*** Raw data ***

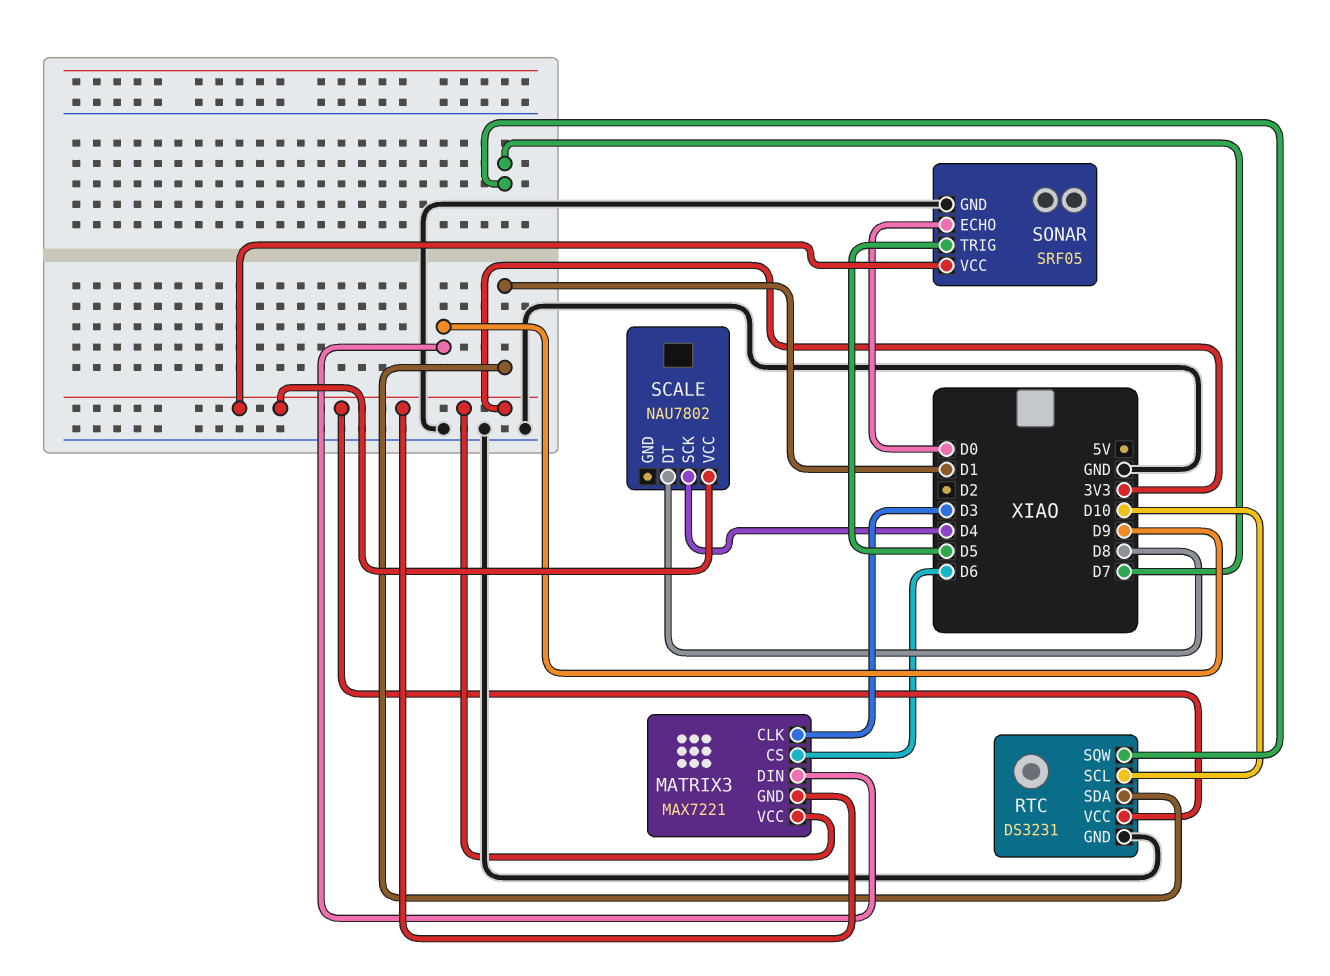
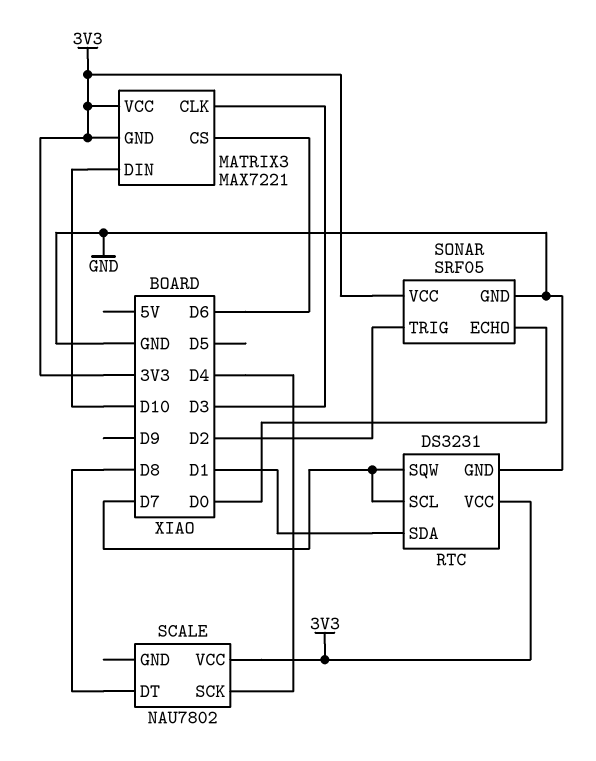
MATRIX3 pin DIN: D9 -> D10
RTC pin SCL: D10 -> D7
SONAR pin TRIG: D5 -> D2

***
*** Raw data ***

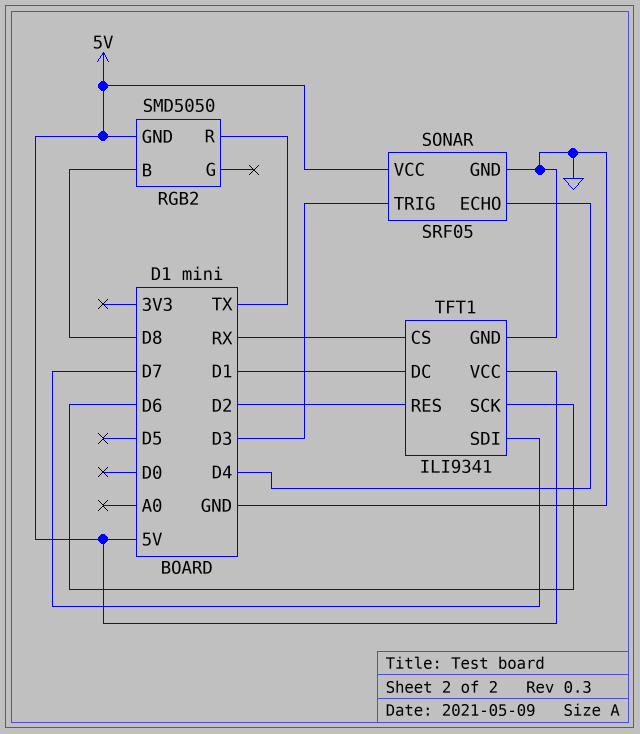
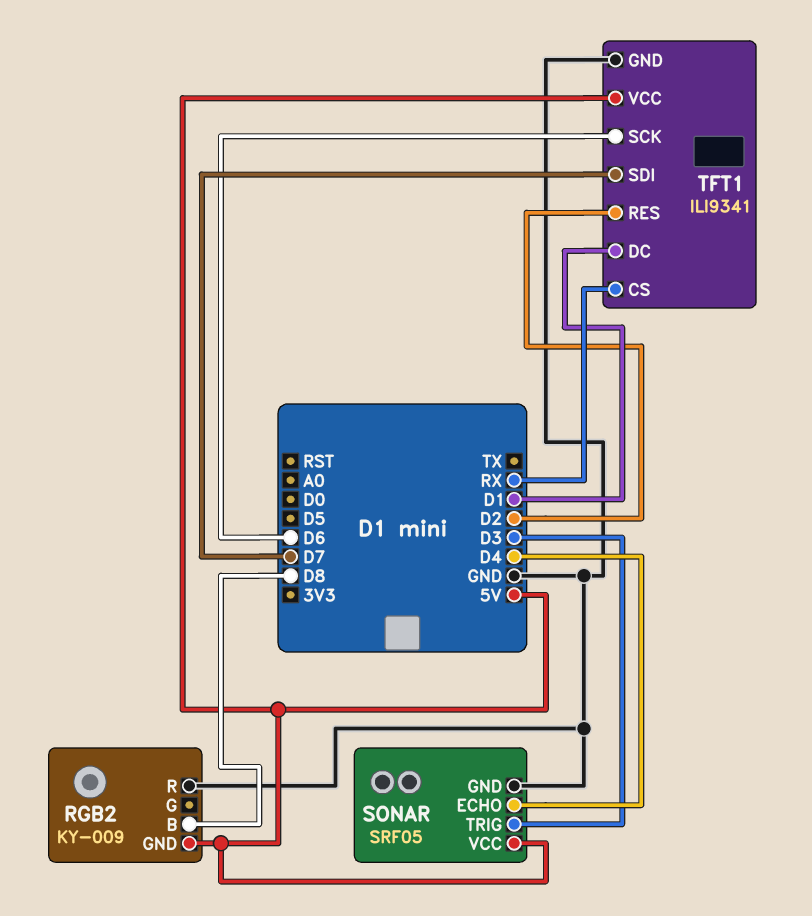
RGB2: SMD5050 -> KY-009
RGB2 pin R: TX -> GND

***
*** Raw data ***

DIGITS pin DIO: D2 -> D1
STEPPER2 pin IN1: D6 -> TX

***

Activity ->
There is a run of lines above from the one with "MATRIX3 pin DIN: D9 -> D10" to the one with "SONAR pin TRIG: D5 -> D2"; print exactly that run, both ends included, and nothing else.

Solved problem ->
MATRIX3 pin DIN: D9 -> D10
RTC pin SCL: D10 -> D7
SONAR pin TRIG: D5 -> D2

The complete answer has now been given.